Consigne → Recopiez à l'identique le passage des enregistrements ci-dessous qui va de la ligne contenant « Is point (708, 243) » jusqu'à la ligne contenant « Can you confirm », ces deux lignes comprises.

Données brutes →
■ ■ ■ ■

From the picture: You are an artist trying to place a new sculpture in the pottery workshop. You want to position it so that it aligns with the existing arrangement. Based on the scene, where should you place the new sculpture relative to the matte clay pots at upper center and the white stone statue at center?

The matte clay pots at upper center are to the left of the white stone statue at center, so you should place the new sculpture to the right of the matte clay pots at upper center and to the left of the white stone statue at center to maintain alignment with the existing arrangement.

■ ■ ■ ■

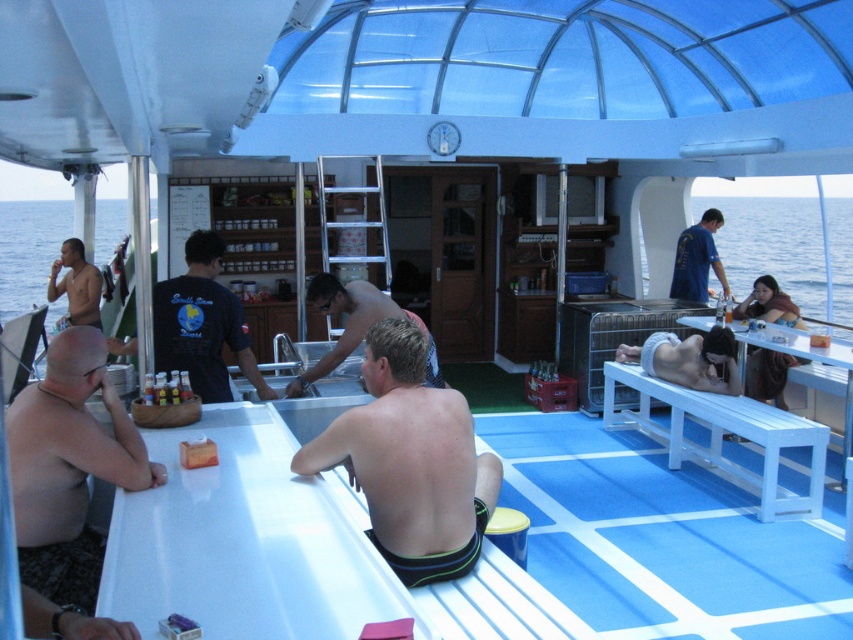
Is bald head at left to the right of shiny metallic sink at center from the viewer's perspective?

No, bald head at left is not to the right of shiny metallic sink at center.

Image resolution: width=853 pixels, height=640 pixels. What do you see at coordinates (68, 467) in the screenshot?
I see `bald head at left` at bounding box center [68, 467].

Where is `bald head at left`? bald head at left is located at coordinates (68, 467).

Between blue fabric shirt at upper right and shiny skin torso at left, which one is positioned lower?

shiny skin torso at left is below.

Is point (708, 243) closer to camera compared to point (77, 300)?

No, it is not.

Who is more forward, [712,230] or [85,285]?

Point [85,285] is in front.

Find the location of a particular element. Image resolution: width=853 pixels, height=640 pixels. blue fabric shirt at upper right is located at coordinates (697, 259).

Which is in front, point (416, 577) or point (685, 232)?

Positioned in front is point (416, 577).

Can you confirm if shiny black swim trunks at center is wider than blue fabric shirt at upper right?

■ ■ ■ ■

Réponse →
Is point (708, 243) closer to camera compared to point (77, 300)?

No, it is not.

Who is more forward, [712,230] or [85,285]?

Point [85,285] is in front.

Find the location of a particular element. Image resolution: width=853 pixels, height=640 pixels. blue fabric shirt at upper right is located at coordinates (697, 259).

Which is in front, point (416, 577) or point (685, 232)?

Positioned in front is point (416, 577).

Can you confirm if shiny black swim trunks at center is wider than blue fabric shirt at upper right?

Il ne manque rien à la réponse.